[Supplied material Boundary: Start]

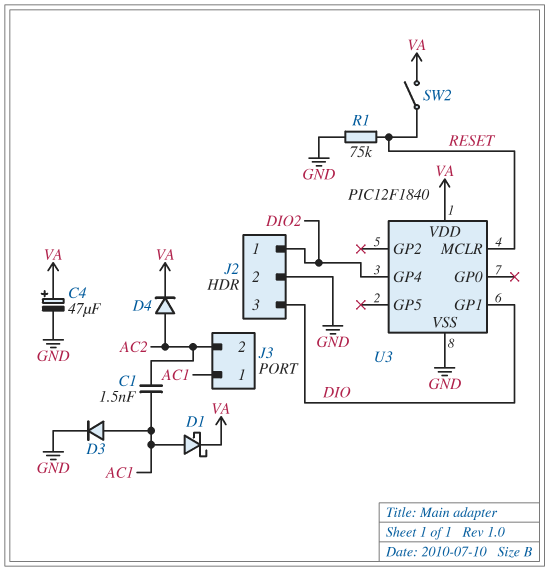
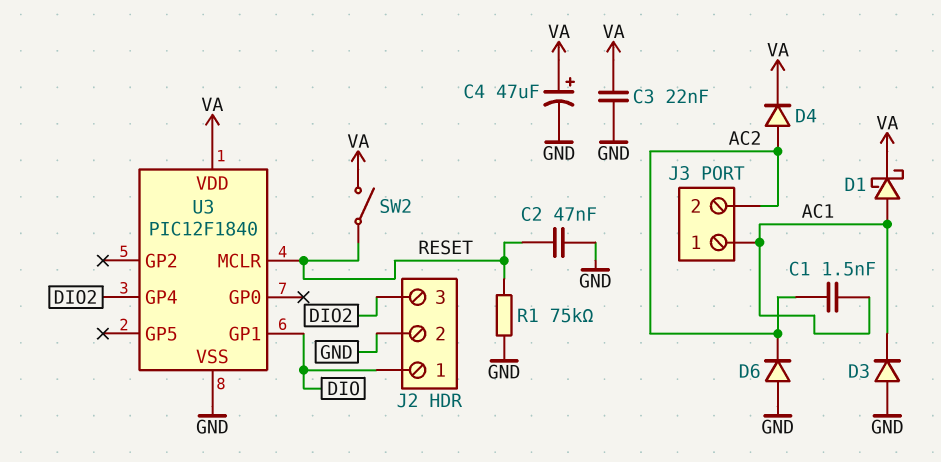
C2: none -> 47nF (GND, RESET)
C3: none -> 22nF (GND, VA)
D3: diode (A AC1, K GND) -> diode (A GND, K AC1)
D6: none -> diode (A GND, K AC2)
J2 pin 1: DIO2 -> DIO
J2 pin 3: DIO -> DIO2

[Supplied material Boundary: End]

## Instructions to follow
Repeat all of the data above word for word, minus the pictures.

## Task solution
C2: none -> 47nF (GND, RESET)
C3: none -> 22nF (GND, VA)
D3: diode (A AC1, K GND) -> diode (A GND, K AC1)
D6: none -> diode (A GND, K AC2)
J2 pin 1: DIO2 -> DIO
J2 pin 3: DIO -> DIO2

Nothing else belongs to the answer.